[MATERIAL TO PROCESS — start]
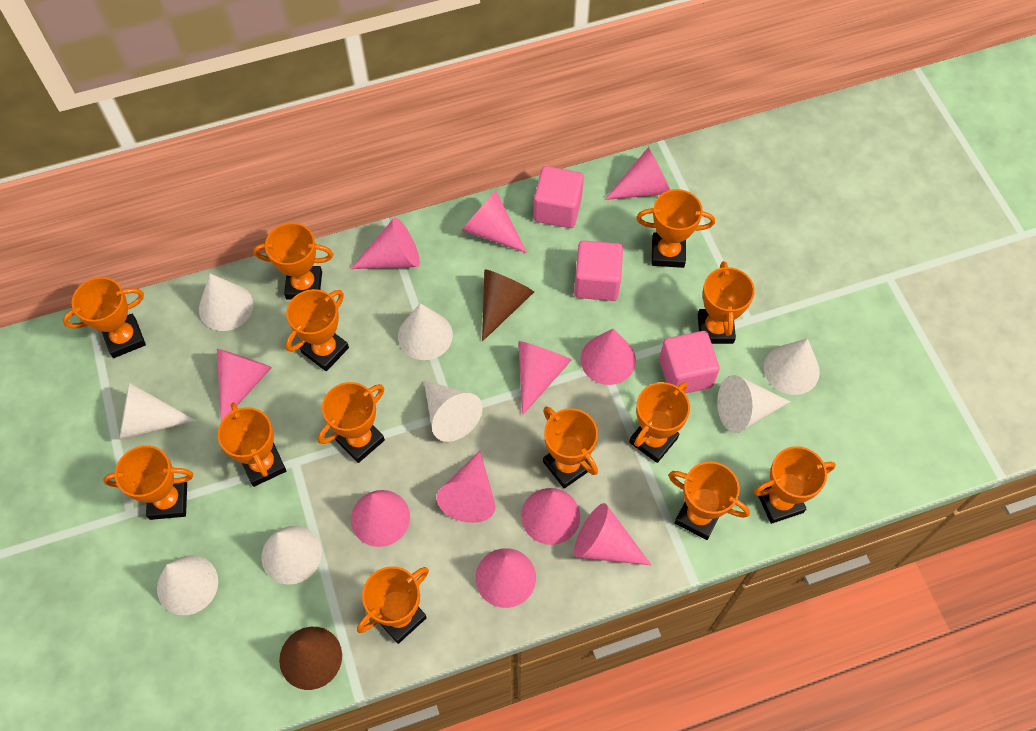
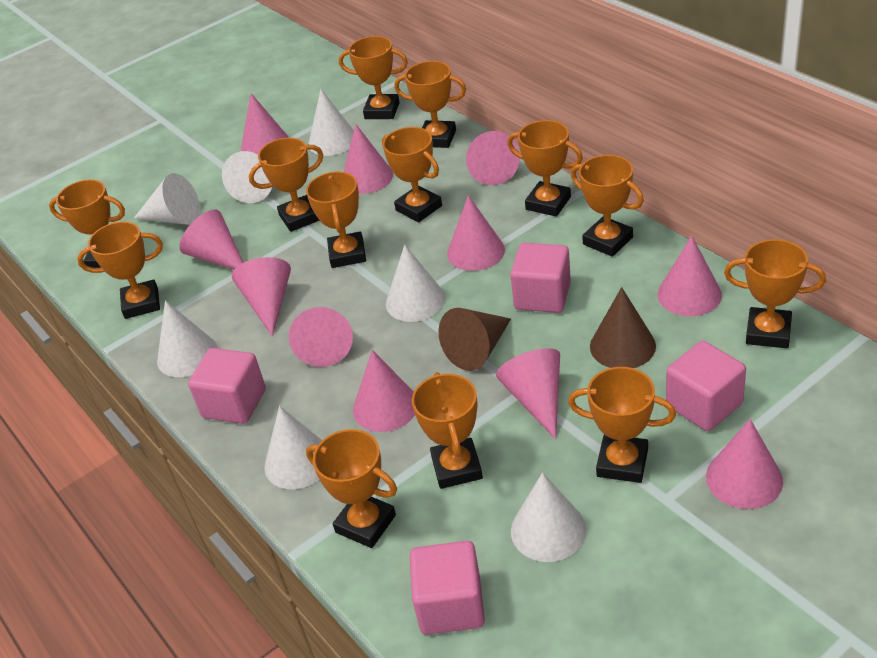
pink cube: 3 -> 4
white cone: 8 -> 7

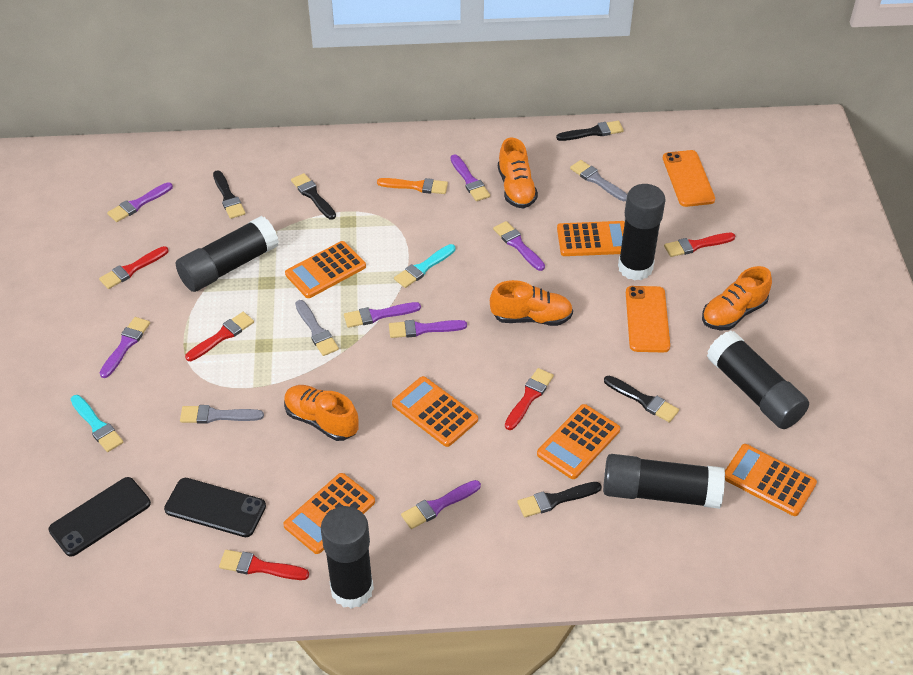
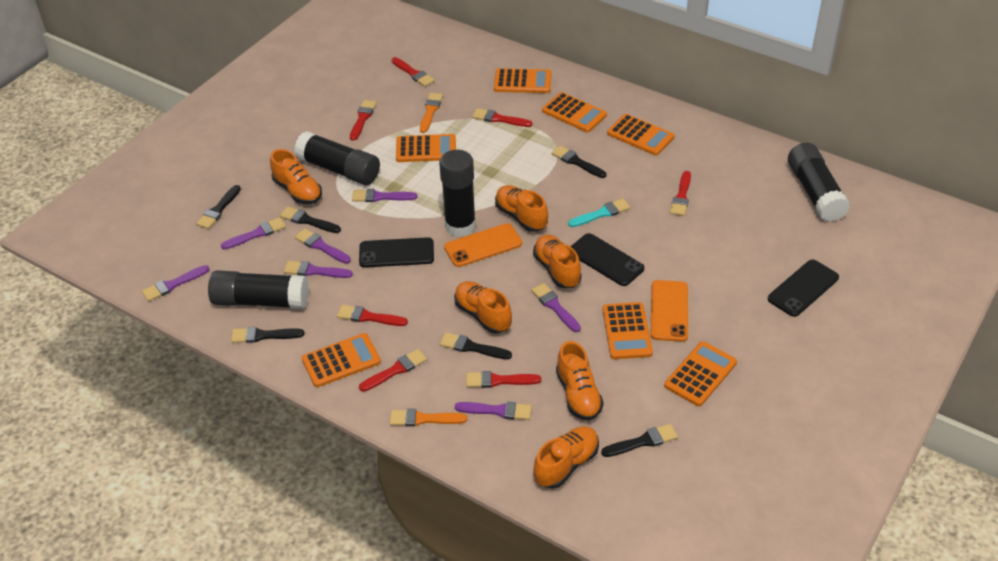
black brush: 5 -> 6
black glue stick: 5 -> 4
black phone: 2 -> 3
grey brush: 3 -> 0
orange brush: 1 -> 2
orange calculator: 6 -> 7
orange shoe: 4 -> 6
red brush: 5 -> 7
turquoise brush: 2 -> 1

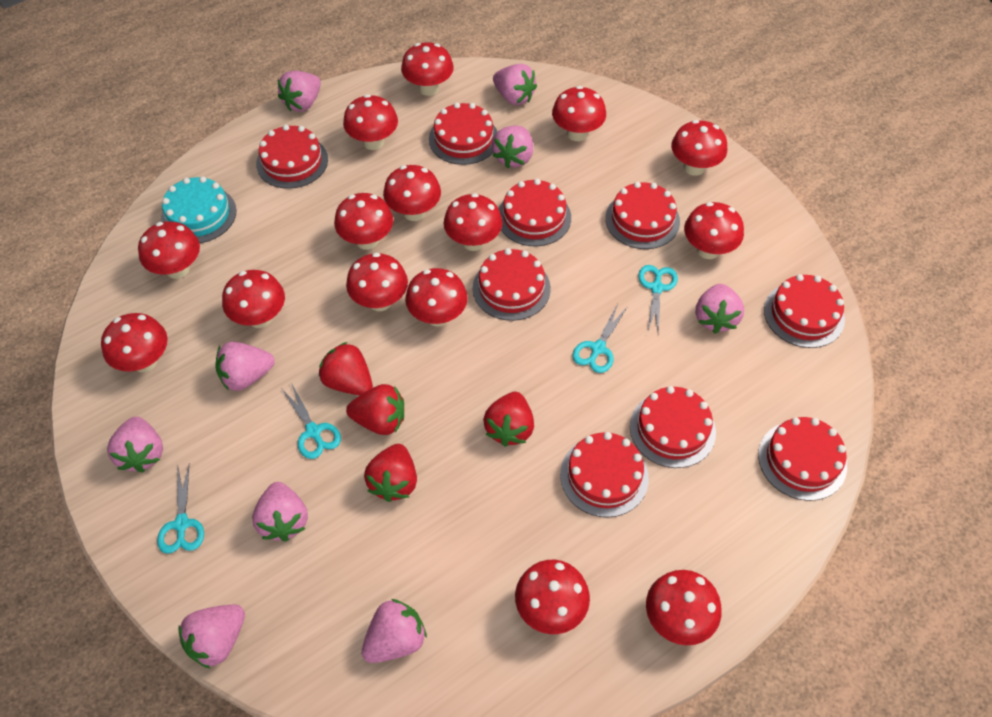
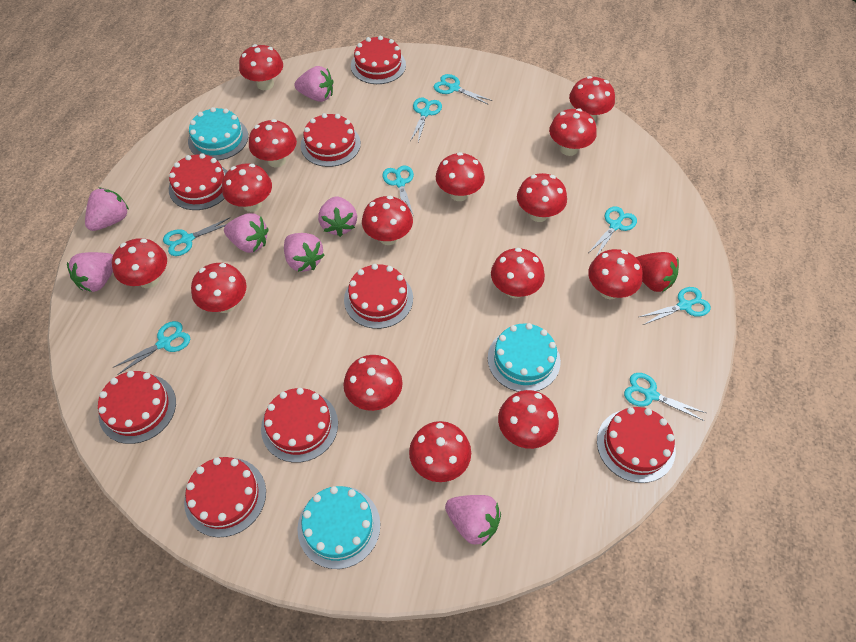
pink strawberry: 9 -> 7
red cake: 9 -> 8
red strawberry: 4 -> 1
turquoise cake: 1 -> 3
turquoise scissors: 4 -> 8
[MATERIAL TO PROCESS — finish]
**WHAT IS EXPECTED**.
Could you restate each record word for word, keeping the pictures out?

**THE COMPLETED TASK**.
pink cube: 3 -> 4
white cone: 8 -> 7

black brush: 5 -> 6
black glue stick: 5 -> 4
black phone: 2 -> 3
grey brush: 3 -> 0
orange brush: 1 -> 2
orange calculator: 6 -> 7
orange shoe: 4 -> 6
red brush: 5 -> 7
turquoise brush: 2 -> 1

pink strawberry: 9 -> 7
red cake: 9 -> 8
red strawberry: 4 -> 1
turquoise cake: 1 -> 3
turquoise scissors: 4 -> 8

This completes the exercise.